* _WORK TO BE COMPLETED_: State the number of lines in the listing below that contain the word "moved", and nothing besides.

* _THE DATA_:
====================

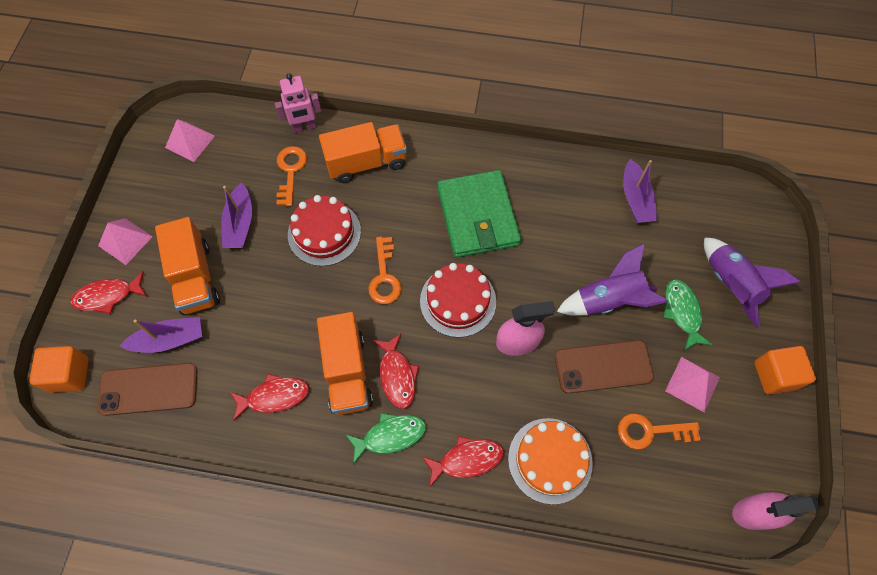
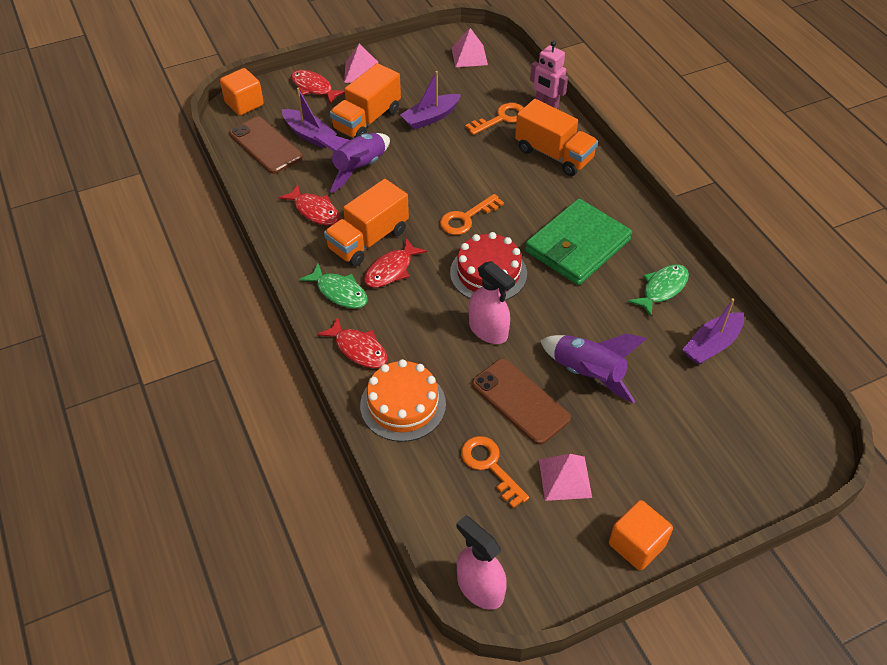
camera: 55 degrees right, 15 degrees down
red cake [288,195,361,266] -> none
green fish [663,279,712,351] -> green fish moved to [628,264,689,317]
purple rocket [704,237,801,328] -> purple rocket moved to [313,133,390,193]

====================

* _SOLUTION FOR THIS PROBLEM_: 2